◆ Goal:
Substitute "anticlockwise" for every occurrence of "counterclockwise" in the entries and rewrite them with nothing else changed. Omit the pictures from your answer.

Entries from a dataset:
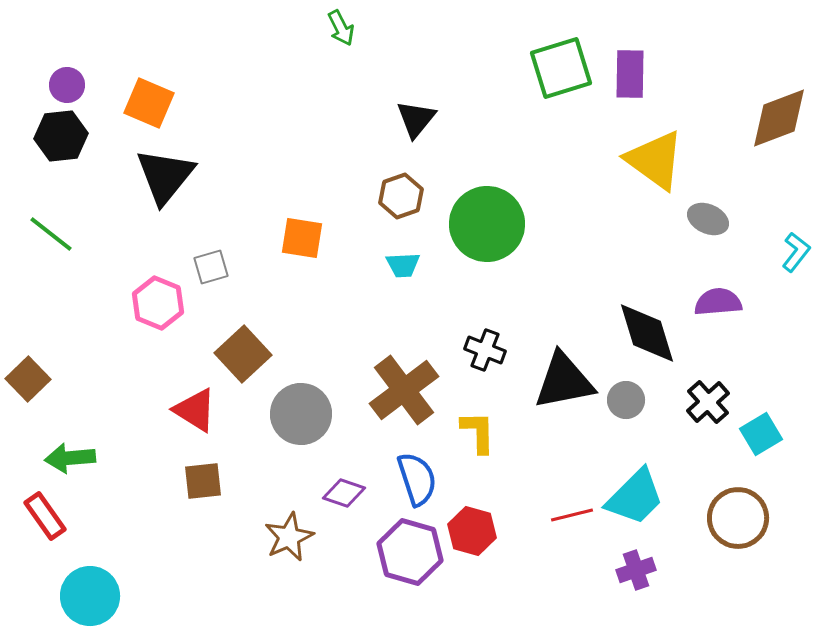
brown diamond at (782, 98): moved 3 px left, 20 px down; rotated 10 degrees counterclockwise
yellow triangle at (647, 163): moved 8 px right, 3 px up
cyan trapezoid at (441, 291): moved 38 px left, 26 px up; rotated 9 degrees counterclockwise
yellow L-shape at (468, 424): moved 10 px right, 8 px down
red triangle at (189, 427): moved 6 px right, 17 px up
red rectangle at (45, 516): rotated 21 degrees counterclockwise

◆ Complete answer:
brown diamond at (782, 98): moved 3 px left, 20 px down; rotated 10 degrees anticlockwise
yellow triangle at (647, 163): moved 8 px right, 3 px up
cyan trapezoid at (441, 291): moved 38 px left, 26 px up; rotated 9 degrees anticlockwise
yellow L-shape at (468, 424): moved 10 px right, 8 px down
red triangle at (189, 427): moved 6 px right, 17 px up
red rectangle at (45, 516): rotated 21 degrees anticlockwise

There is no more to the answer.